(TASK DIRECTIONS): Write out, word for word, the first line of the data below and every line after it through the one containing "black lamp: 2 -> 1".

(RECORDED DATA):
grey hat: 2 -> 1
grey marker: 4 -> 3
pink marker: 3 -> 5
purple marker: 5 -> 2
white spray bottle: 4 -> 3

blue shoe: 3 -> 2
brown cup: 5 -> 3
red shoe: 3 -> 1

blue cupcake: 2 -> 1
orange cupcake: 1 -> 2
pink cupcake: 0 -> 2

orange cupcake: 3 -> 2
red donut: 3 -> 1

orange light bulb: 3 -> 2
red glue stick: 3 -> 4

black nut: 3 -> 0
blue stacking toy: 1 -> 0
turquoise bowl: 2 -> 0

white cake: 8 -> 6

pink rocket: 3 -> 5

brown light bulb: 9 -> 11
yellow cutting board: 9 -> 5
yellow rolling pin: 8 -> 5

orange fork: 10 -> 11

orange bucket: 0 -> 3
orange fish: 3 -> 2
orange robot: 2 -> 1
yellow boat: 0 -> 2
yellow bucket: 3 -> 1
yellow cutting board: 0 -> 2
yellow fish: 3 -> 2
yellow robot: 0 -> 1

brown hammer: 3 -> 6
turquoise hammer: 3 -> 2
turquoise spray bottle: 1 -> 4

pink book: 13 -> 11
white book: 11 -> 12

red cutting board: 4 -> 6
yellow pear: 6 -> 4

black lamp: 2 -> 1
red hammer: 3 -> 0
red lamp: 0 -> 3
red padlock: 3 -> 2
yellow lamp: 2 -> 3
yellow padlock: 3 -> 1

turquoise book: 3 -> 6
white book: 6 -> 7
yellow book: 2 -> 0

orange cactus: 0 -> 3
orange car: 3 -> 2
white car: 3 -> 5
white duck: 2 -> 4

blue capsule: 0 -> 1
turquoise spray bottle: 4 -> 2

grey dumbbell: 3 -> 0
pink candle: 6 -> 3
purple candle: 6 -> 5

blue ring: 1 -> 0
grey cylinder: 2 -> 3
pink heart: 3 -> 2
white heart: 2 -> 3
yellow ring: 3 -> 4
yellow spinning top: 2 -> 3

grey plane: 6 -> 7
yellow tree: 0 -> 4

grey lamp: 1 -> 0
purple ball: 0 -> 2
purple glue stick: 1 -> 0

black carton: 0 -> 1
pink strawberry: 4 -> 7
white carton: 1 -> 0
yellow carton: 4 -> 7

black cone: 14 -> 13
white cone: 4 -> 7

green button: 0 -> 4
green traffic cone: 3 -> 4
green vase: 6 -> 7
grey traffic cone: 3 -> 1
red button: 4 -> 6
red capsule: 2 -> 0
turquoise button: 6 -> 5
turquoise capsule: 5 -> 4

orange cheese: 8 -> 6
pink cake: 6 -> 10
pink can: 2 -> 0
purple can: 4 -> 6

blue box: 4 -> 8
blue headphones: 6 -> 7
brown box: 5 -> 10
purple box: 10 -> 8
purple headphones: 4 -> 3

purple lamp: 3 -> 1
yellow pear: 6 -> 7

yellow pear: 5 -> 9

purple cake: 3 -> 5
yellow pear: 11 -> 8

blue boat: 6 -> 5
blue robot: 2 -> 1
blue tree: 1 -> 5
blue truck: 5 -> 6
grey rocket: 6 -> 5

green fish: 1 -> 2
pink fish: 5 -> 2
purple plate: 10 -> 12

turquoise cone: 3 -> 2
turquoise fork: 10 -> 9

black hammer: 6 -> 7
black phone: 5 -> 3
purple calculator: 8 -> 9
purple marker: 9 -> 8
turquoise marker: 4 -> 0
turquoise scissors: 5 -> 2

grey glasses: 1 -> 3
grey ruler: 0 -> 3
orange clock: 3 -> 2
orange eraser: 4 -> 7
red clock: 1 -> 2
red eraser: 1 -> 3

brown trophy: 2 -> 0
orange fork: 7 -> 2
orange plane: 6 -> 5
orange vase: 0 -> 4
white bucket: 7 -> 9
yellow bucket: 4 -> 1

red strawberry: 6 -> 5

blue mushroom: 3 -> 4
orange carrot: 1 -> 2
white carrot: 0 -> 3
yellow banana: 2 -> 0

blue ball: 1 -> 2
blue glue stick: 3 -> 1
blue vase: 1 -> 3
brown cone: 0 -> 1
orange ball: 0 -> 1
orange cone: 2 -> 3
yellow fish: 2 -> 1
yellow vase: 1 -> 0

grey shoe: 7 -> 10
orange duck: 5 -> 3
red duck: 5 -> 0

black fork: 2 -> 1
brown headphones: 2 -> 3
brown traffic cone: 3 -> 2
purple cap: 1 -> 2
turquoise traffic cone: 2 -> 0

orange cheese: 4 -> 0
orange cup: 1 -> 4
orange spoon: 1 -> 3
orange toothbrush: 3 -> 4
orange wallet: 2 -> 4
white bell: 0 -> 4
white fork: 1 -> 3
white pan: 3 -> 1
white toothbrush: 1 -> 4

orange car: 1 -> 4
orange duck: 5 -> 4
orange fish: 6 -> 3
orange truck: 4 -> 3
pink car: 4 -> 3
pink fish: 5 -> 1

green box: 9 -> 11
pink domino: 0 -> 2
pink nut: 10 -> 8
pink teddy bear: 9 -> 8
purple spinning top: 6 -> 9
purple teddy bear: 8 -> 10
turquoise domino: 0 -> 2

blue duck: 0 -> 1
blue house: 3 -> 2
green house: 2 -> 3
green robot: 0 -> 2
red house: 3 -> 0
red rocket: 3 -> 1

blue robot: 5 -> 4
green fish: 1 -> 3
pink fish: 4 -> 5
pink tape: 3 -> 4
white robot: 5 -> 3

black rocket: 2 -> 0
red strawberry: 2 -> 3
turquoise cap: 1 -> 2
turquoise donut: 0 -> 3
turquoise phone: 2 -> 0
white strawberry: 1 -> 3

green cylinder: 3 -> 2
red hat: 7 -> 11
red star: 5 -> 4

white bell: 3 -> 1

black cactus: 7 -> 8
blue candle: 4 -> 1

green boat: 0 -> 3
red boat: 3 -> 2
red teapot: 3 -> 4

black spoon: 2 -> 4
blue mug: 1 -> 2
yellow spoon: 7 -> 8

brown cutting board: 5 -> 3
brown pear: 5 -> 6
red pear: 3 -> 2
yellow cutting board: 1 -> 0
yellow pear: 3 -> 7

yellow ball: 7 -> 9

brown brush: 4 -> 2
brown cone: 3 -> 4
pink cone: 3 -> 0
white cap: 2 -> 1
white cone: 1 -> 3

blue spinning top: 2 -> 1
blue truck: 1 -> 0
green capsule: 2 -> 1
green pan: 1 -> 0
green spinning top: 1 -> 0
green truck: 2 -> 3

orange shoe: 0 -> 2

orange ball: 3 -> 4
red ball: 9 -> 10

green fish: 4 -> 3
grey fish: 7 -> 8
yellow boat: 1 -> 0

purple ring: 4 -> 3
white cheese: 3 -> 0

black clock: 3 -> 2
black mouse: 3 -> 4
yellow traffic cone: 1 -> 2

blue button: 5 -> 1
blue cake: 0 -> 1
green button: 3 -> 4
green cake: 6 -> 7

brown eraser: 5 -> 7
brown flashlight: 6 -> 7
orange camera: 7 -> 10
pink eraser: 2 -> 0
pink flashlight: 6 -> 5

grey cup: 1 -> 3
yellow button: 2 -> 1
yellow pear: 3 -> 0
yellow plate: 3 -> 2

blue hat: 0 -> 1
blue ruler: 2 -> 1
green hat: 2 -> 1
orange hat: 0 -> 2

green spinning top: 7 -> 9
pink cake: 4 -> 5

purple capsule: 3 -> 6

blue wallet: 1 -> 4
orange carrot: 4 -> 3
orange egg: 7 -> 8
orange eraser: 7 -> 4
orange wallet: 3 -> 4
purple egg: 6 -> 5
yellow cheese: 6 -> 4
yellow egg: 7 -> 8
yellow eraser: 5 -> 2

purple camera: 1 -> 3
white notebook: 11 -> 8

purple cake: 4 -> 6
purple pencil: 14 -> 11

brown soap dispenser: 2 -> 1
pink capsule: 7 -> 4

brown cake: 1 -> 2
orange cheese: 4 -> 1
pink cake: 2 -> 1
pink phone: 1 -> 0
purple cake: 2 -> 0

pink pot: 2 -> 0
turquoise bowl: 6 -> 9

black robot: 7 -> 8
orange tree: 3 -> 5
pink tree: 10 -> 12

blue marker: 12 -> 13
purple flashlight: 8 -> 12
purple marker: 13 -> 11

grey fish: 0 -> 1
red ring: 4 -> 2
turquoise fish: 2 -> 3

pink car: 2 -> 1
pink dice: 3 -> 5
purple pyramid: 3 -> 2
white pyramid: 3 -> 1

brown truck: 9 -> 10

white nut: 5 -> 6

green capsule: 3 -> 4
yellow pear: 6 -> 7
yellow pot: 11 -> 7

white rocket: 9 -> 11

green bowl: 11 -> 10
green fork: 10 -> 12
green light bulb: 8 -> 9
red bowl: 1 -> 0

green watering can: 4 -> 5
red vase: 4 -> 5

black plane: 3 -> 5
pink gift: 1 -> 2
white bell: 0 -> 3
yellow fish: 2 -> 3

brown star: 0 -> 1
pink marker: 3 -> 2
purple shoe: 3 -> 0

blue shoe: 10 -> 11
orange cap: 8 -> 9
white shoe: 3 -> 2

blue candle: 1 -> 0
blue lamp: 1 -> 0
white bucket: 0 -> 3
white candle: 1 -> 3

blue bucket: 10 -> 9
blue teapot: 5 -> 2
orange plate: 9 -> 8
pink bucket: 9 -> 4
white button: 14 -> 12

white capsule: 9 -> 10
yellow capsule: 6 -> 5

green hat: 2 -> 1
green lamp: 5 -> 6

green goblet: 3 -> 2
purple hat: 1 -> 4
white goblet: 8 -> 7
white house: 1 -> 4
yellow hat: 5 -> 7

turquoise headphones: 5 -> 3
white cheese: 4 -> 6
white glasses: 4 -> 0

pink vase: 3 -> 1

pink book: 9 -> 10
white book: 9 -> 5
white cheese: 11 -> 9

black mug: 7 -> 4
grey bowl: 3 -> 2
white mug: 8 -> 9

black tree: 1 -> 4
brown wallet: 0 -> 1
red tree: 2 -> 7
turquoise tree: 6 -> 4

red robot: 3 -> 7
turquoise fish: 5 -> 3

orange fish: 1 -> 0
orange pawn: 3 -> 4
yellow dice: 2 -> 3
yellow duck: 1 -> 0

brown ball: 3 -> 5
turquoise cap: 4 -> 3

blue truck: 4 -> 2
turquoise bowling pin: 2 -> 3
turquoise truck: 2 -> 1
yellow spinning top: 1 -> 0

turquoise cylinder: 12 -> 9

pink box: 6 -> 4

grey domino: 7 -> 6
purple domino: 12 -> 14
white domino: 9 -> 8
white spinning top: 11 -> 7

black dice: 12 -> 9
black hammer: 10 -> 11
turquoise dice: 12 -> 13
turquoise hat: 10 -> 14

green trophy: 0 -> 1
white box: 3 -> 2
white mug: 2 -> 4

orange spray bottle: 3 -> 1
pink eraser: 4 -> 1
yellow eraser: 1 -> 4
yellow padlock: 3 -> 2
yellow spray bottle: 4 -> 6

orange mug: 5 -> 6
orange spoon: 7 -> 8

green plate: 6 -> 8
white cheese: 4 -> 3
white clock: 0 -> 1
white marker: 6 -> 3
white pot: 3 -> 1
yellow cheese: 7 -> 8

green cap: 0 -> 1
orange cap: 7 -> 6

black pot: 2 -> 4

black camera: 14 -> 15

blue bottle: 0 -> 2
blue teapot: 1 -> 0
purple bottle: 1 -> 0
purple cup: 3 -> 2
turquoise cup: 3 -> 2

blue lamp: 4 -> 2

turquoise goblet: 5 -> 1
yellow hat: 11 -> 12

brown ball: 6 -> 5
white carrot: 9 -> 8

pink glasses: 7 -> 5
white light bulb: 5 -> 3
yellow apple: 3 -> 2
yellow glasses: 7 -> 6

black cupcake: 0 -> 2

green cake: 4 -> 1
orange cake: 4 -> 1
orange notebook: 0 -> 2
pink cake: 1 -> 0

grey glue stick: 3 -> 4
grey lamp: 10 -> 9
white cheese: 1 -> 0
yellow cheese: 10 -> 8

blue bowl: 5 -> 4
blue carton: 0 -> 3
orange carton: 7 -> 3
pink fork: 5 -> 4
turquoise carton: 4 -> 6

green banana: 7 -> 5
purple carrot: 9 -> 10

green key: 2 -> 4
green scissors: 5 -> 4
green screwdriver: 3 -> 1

(YOUR SOLUTION):
grey hat: 2 -> 1
grey marker: 4 -> 3
pink marker: 3 -> 5
purple marker: 5 -> 2
white spray bottle: 4 -> 3

blue shoe: 3 -> 2
brown cup: 5 -> 3
red shoe: 3 -> 1

blue cupcake: 2 -> 1
orange cupcake: 1 -> 2
pink cupcake: 0 -> 2

orange cupcake: 3 -> 2
red donut: 3 -> 1

orange light bulb: 3 -> 2
red glue stick: 3 -> 4

black nut: 3 -> 0
blue stacking toy: 1 -> 0
turquoise bowl: 2 -> 0

white cake: 8 -> 6

pink rocket: 3 -> 5

brown light bulb: 9 -> 11
yellow cutting board: 9 -> 5
yellow rolling pin: 8 -> 5

orange fork: 10 -> 11

orange bucket: 0 -> 3
orange fish: 3 -> 2
orange robot: 2 -> 1
yellow boat: 0 -> 2
yellow bucket: 3 -> 1
yellow cutting board: 0 -> 2
yellow fish: 3 -> 2
yellow robot: 0 -> 1

brown hammer: 3 -> 6
turquoise hammer: 3 -> 2
turquoise spray bottle: 1 -> 4

pink book: 13 -> 11
white book: 11 -> 12

red cutting board: 4 -> 6
yellow pear: 6 -> 4

black lamp: 2 -> 1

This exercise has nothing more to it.